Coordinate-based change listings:
▼▼▼

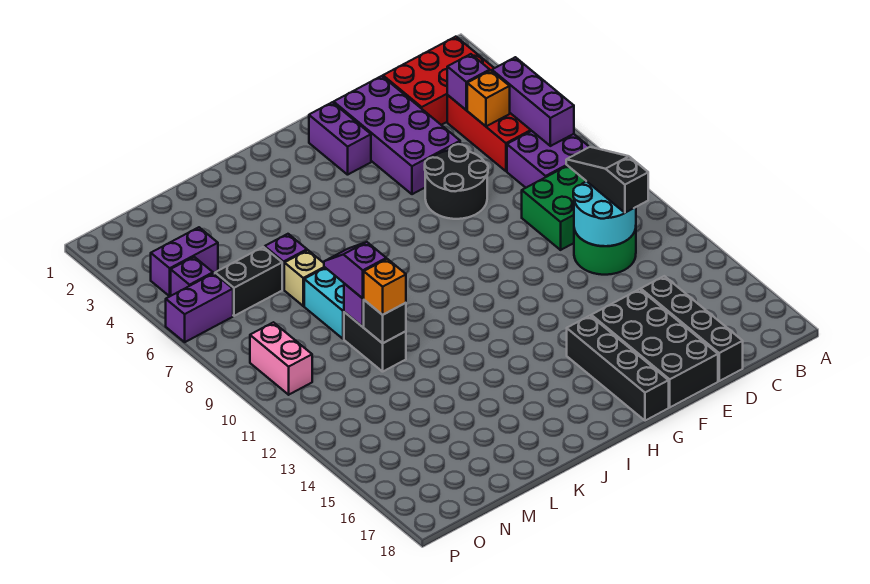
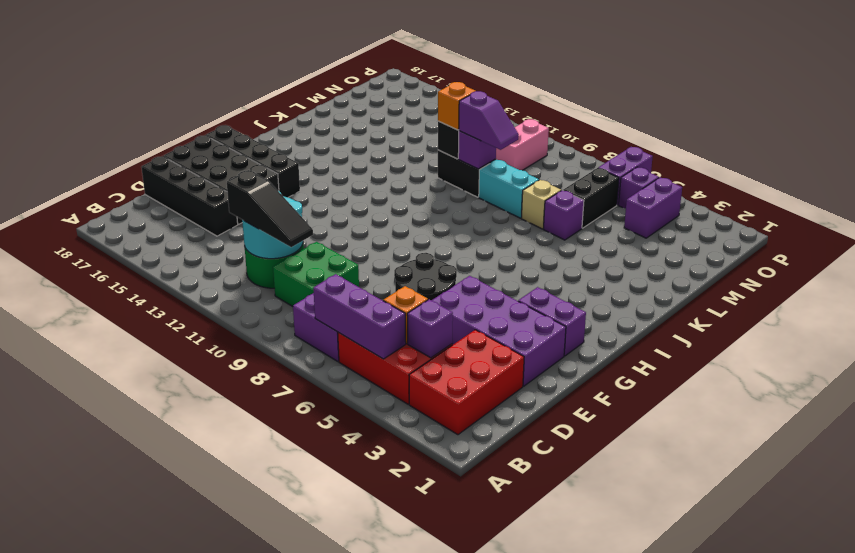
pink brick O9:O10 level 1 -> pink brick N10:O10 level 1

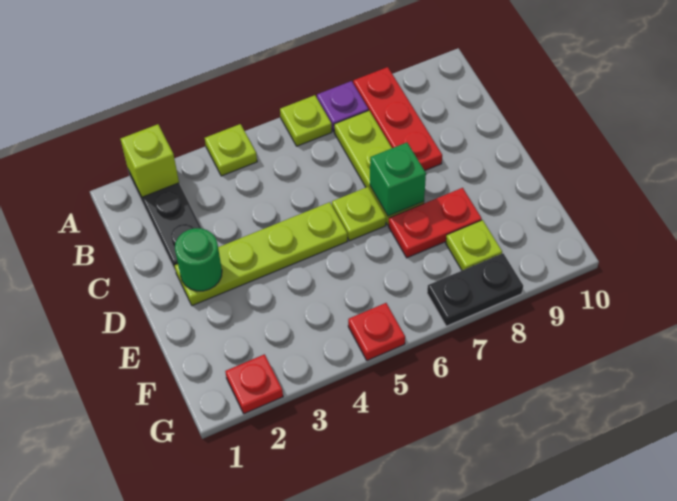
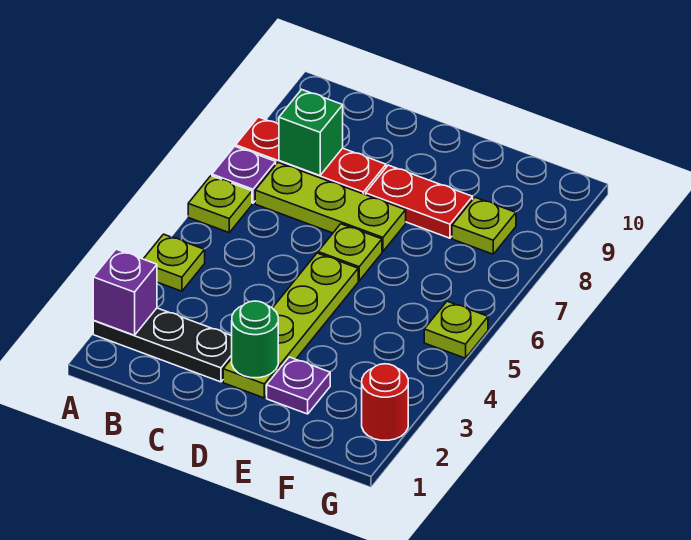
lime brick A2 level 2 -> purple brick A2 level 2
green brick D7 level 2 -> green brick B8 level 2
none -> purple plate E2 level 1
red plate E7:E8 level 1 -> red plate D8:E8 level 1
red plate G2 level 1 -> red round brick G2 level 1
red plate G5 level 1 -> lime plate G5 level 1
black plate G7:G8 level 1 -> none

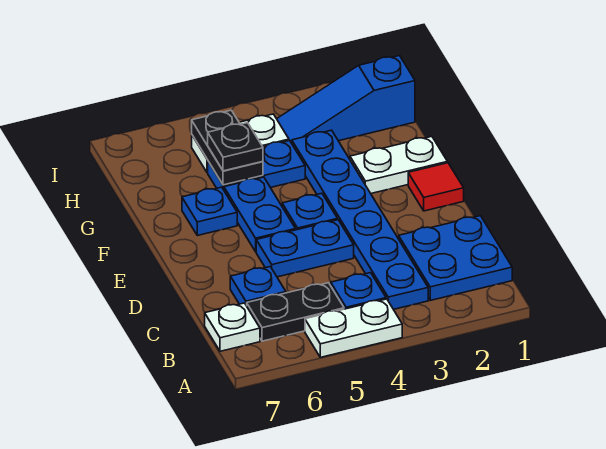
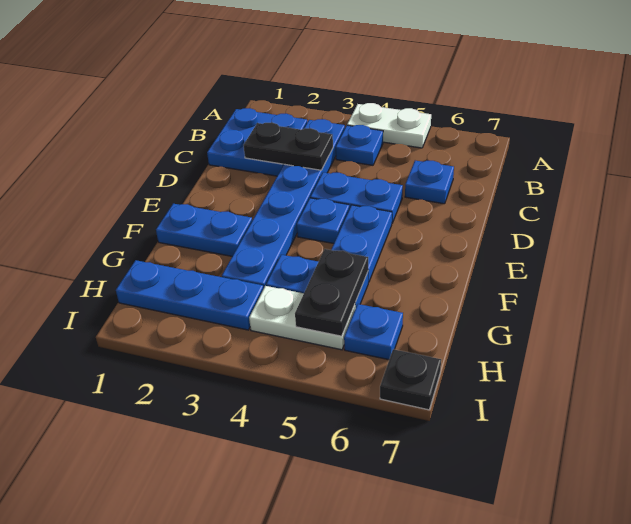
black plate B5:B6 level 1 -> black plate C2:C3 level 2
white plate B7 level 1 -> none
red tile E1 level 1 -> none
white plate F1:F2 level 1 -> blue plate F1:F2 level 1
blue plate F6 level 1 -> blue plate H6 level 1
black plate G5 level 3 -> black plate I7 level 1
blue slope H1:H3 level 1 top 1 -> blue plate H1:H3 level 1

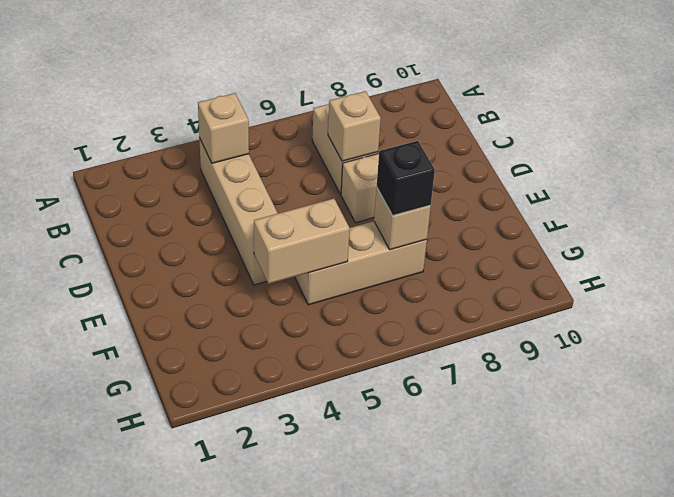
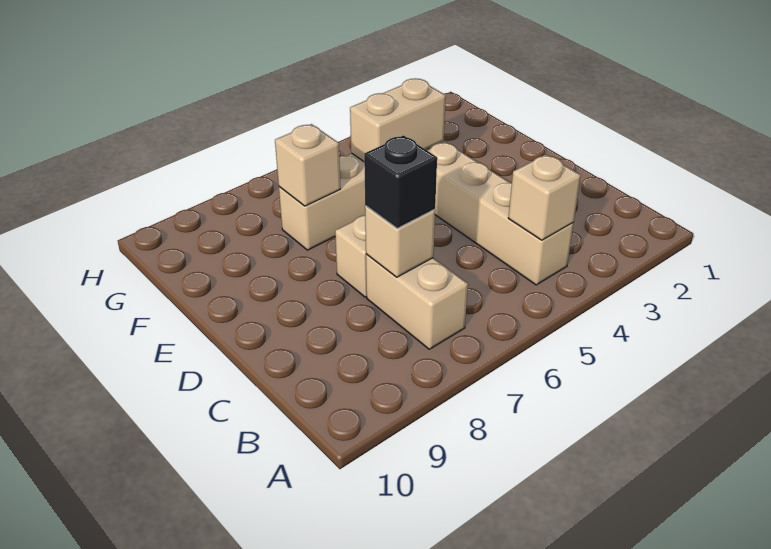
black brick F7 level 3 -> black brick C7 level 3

▲▲▲

WHAT THE TASK REQUIRES →
Leave out the pictures, and retype exactly the lines from the one containing "red plate G5 level 1 -> lime plate G5 level 1" through the final line of the data.

OUTPUT OF THE TASK →
red plate G5 level 1 -> lime plate G5 level 1
black plate G7:G8 level 1 -> none

black plate B5:B6 level 1 -> black plate C2:C3 level 2
white plate B7 level 1 -> none
red tile E1 level 1 -> none
white plate F1:F2 level 1 -> blue plate F1:F2 level 1
blue plate F6 level 1 -> blue plate H6 level 1
black plate G5 level 3 -> black plate I7 level 1
blue slope H1:H3 level 1 top 1 -> blue plate H1:H3 level 1

black brick F7 level 3 -> black brick C7 level 3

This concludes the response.